### Required task:
Copy all of the records below verbatim.

━━━━━━

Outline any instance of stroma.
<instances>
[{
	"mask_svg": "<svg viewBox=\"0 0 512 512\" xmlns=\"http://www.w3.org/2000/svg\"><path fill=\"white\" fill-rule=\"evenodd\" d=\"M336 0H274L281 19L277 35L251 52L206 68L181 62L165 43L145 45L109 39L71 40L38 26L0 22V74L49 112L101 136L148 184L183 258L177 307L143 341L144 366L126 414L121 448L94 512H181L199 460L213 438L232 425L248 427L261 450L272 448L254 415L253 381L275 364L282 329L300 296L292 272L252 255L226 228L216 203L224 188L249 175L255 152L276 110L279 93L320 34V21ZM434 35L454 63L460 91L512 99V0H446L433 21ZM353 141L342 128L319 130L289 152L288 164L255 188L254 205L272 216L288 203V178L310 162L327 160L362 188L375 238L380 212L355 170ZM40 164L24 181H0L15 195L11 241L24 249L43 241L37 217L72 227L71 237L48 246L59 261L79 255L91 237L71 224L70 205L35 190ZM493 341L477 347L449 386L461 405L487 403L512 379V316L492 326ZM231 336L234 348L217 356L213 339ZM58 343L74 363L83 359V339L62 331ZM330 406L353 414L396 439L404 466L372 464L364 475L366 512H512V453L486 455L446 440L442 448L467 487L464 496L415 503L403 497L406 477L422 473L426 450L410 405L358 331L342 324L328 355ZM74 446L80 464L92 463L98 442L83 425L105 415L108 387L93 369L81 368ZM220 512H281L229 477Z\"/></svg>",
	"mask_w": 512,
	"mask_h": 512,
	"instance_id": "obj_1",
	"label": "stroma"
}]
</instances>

━━━━━━

### Solution to the exercise:
Outline any instance of stroma.
<instances>
[{
	"mask_svg": "<svg viewBox=\"0 0 512 512\" xmlns=\"http://www.w3.org/2000/svg\"><path fill=\"white\" fill-rule=\"evenodd\" d=\"M336 0H274L281 19L277 35L251 52L206 68L181 62L165 43L145 45L109 39L71 40L38 26L0 22V74L49 112L101 136L148 184L183 258L177 307L143 341L144 366L126 414L121 448L94 512H181L199 460L213 438L232 425L248 427L261 450L272 448L254 415L253 381L275 364L282 329L300 296L292 272L252 255L226 228L216 203L224 188L249 175L255 152L276 110L279 93L320 34V21ZM434 35L454 63L460 91L512 99V0H446L433 21ZM353 141L342 128L319 130L289 152L288 164L255 188L254 205L272 216L288 203V178L310 162L327 160L362 188L375 238L380 212L355 170ZM40 164L24 181H0L15 195L11 241L24 249L43 241L37 217L72 227L71 237L48 246L59 261L79 255L91 237L71 224L70 205L35 190ZM493 341L477 347L449 386L461 405L487 403L512 379V316L492 326ZM231 336L234 348L217 356L213 339ZM58 343L74 363L83 359V339L62 331ZM330 406L353 414L396 439L404 466L372 464L364 475L366 512H512V453L486 455L446 440L442 448L467 487L464 496L415 503L403 497L406 477L422 473L426 450L410 405L358 331L342 324L328 355ZM74 446L80 464L92 463L98 442L83 425L105 415L108 387L93 369L81 368ZM220 512H281L229 477Z\"/></svg>",
	"mask_w": 512,
	"mask_h": 512,
	"instance_id": "obj_1",
	"label": "stroma"
}]
</instances>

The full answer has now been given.